- **EXERCISE INSTRUCTIONS**
Return each line, exactly as given, from the one containing "(430, 401) = (524, 321): grey" through the end of the entries below, and skip the rest.

- **GIVEN RECORDS**

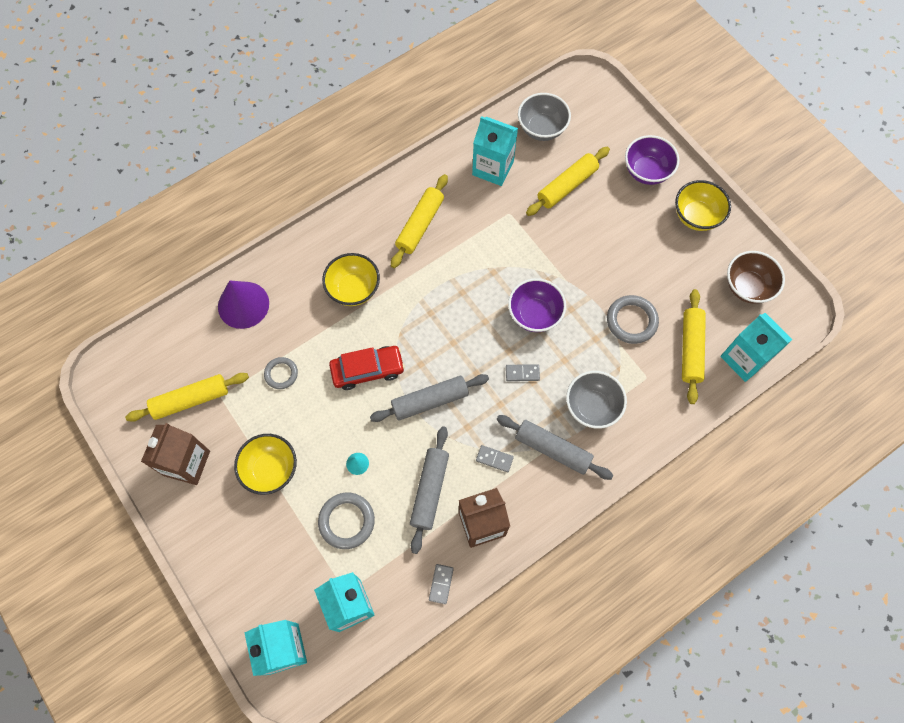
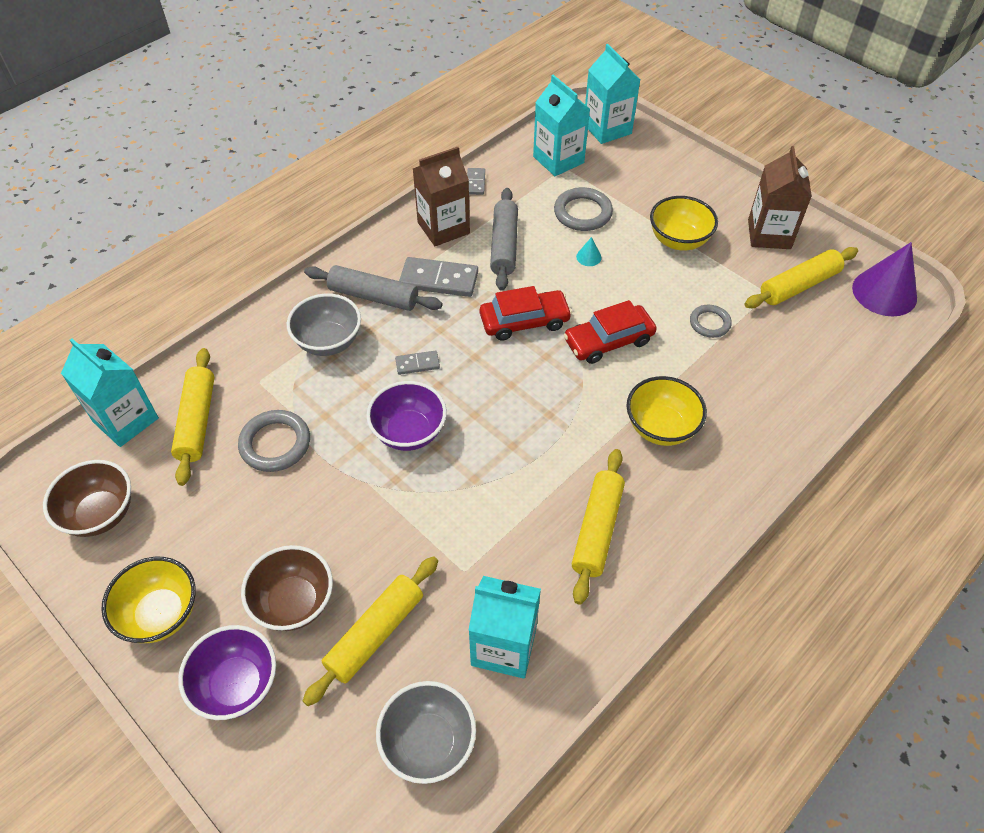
camera: 170 degrees right, 15 degrees down
(243, 305) = (795, 388): purple cone -> purple cone (884, 292)
(430, 401) = (524, 321): grey rolling pin -> red car
(494, 459) = (439, 280): grey domino -> grey domino, size x1.88
(615, 210) = (294, 602): none -> brown bowl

- **WRITTEN SOLUTION**
(430, 401) = (524, 321): grey rolling pin -> red car
(494, 459) = (439, 280): grey domino -> grey domino, size x1.88
(615, 210) = (294, 602): none -> brown bowl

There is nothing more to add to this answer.